Exercise goal:
Quote the lines from the line holding "Mask anything matching" to the very end of the listing, exactly, and no others.

Data supplied:
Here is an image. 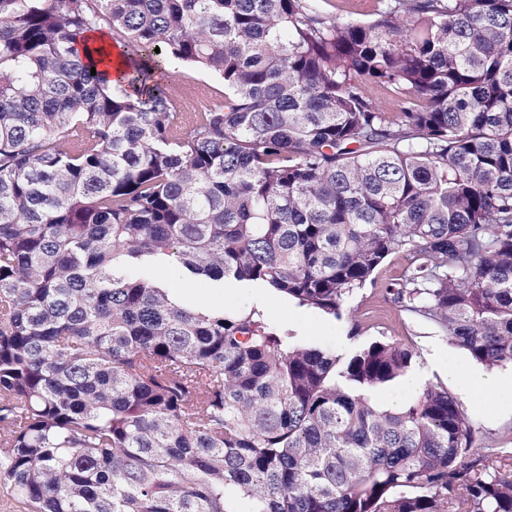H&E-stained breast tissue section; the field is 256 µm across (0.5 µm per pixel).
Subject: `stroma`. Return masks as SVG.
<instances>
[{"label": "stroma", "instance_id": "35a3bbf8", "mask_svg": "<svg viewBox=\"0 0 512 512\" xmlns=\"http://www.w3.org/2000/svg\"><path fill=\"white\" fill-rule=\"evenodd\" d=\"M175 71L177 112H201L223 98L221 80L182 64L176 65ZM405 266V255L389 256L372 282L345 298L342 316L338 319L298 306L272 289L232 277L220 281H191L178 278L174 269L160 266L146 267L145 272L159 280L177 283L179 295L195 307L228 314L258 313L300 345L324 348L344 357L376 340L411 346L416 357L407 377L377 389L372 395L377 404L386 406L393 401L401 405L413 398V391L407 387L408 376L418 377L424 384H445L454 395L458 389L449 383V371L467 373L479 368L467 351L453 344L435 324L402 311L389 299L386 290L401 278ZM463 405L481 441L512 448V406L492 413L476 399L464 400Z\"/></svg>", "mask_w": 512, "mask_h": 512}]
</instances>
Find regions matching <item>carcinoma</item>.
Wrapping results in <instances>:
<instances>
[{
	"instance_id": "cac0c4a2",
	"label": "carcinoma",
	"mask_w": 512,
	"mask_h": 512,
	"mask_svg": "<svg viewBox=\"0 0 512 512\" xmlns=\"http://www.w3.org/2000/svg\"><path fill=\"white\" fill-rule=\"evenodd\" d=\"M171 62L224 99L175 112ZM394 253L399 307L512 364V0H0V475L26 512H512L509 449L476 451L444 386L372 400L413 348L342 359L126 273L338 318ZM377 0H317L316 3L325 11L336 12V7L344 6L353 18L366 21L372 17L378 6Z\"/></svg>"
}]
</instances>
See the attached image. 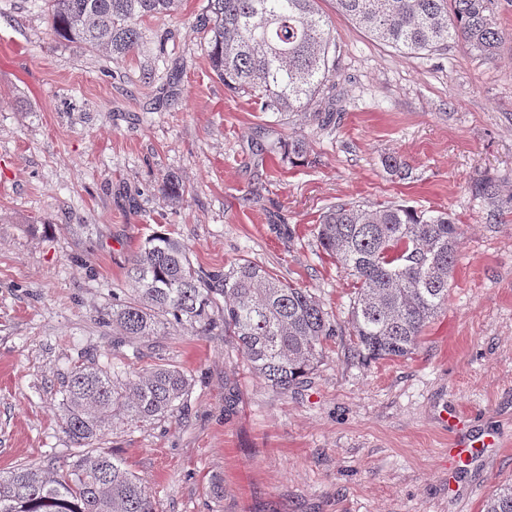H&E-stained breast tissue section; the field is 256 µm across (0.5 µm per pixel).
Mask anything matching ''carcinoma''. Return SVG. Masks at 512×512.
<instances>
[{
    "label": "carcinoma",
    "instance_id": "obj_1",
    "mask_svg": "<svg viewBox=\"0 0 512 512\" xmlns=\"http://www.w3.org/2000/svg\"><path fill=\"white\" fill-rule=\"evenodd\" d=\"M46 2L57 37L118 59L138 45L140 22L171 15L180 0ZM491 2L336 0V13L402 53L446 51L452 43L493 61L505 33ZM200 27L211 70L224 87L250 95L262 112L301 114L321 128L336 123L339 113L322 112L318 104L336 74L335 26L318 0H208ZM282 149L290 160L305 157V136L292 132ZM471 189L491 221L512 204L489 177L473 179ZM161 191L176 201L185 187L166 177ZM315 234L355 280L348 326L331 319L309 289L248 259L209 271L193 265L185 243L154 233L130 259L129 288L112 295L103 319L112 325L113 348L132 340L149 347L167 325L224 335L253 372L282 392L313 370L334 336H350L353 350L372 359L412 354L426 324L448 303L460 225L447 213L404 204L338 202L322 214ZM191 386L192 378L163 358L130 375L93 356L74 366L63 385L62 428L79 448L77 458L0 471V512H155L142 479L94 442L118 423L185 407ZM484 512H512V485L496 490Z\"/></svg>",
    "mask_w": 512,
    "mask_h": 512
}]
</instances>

Reply:
Mask anything matching ''carcinoma''. Return SVG. Masks at 512×512.
<instances>
[{
    "label": "carcinoma",
    "instance_id": "obj_1",
    "mask_svg": "<svg viewBox=\"0 0 512 512\" xmlns=\"http://www.w3.org/2000/svg\"><path fill=\"white\" fill-rule=\"evenodd\" d=\"M46 2L57 37L118 59L138 45L140 22L171 15L180 0ZM491 2L336 0V13L402 53L446 51L452 43L493 61L505 33ZM200 27L211 70L224 87L250 95L262 112L301 114L321 128L336 123L339 113L322 112L318 104L336 74L335 26L318 0H208ZM282 149L290 160L305 157V136L292 132ZM471 189L491 221L512 204L489 177L473 179ZM161 191L176 201L185 187L166 177ZM315 234L355 280L348 326L331 319L309 289L248 259L209 271L193 265L185 243L154 233L130 259L129 288L112 295L103 319L112 325L113 348L132 340L149 347L167 325L224 335L253 372L282 392L313 370L334 336H350L353 350L372 359L412 354L426 324L448 303L460 225L447 213L404 204L338 202L322 214ZM191 386L192 378L163 358L130 375L93 356L74 366L63 385L62 428L79 448L77 458L0 471V512H155L142 479L94 442L118 423L185 407ZM484 512H512V485L496 490Z\"/></svg>",
    "mask_w": 512,
    "mask_h": 512
}]
</instances>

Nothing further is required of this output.